Work required: Without any pictures, restate the full set of records below exactly.

Dataset extract:
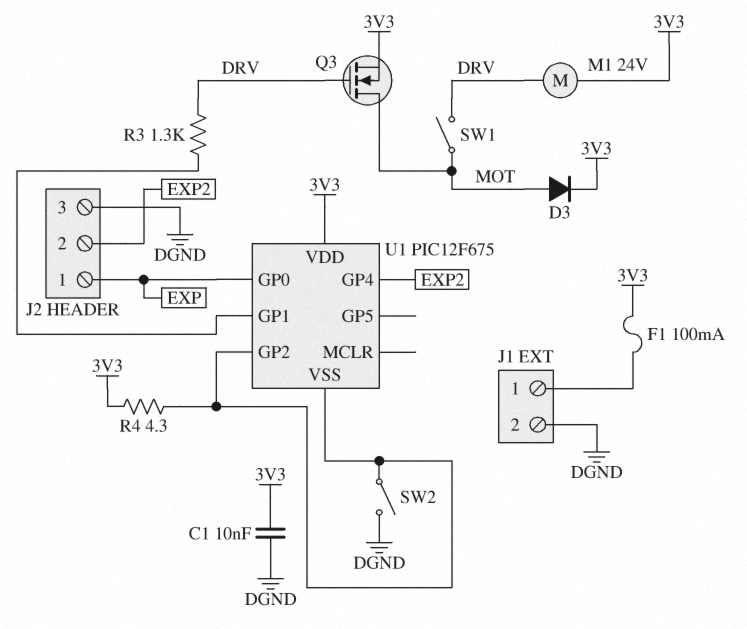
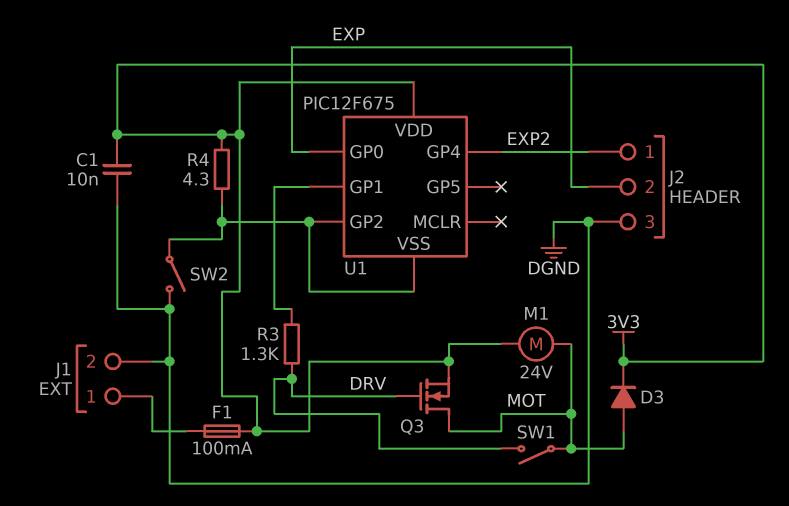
J2 pin 1: EXP -> EXP2
J2 pin 2: EXP2 -> EXP
M1: motor 24V (3V3, DRV) -> motor 24V (3V3, MOT)

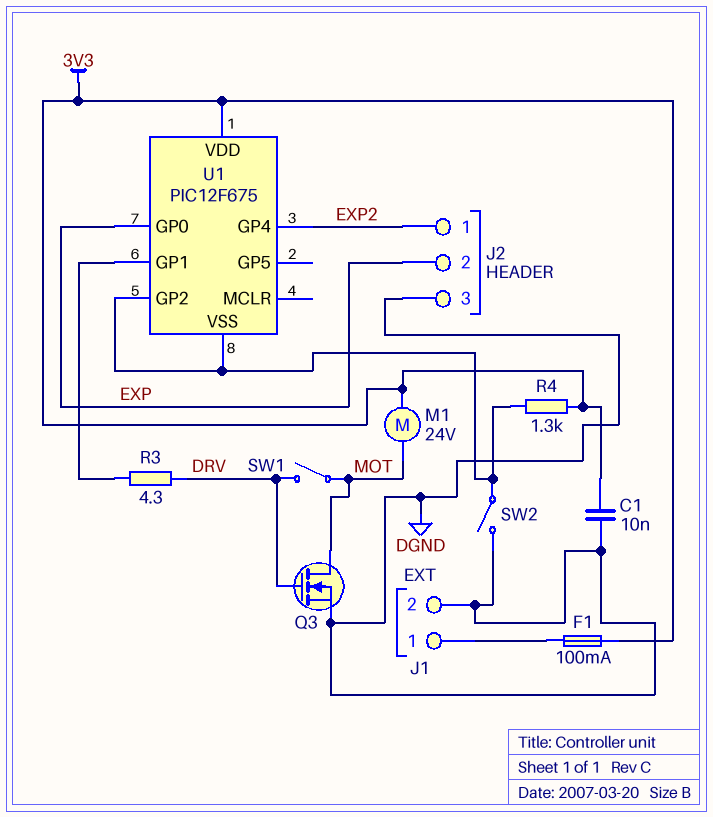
D3: diode (A MOT, K 3V3) -> none
Q3: NMOS (G DRV, D MOT, S 3V3) -> NMOS (G DRV, D MOT, S DGND)
R3: 1.3k (DRV, U1/GP1) -> 4.3 (DRV, U1/GP1)
R4: 4.3 (3V3, U1/GP2) -> 1.3k (3V3, U1/GP2)

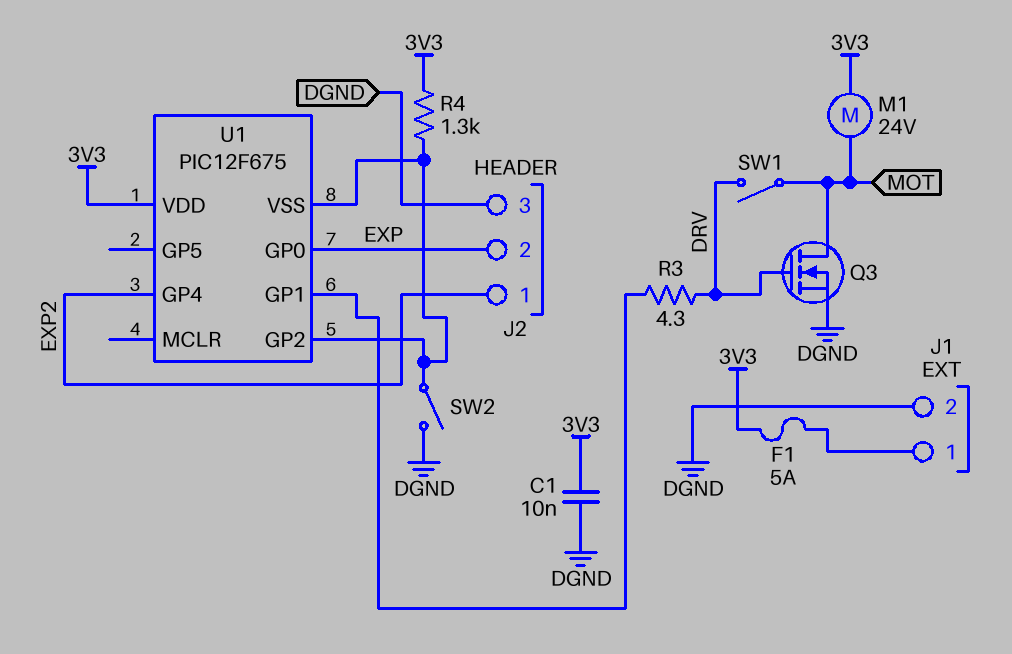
F1: 100mA (3V3, J1/1) -> 5A (3V3, J1/1)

Result for this task:
J2 pin 1: EXP -> EXP2
J2 pin 2: EXP2 -> EXP
M1: motor 24V (3V3, DRV) -> motor 24V (3V3, MOT)

D3: diode (A MOT, K 3V3) -> none
Q3: NMOS (G DRV, D MOT, S 3V3) -> NMOS (G DRV, D MOT, S DGND)
R3: 1.3k (DRV, U1/GP1) -> 4.3 (DRV, U1/GP1)
R4: 4.3 (3V3, U1/GP2) -> 1.3k (3V3, U1/GP2)

F1: 100mA (3V3, J1/1) -> 5A (3V3, J1/1)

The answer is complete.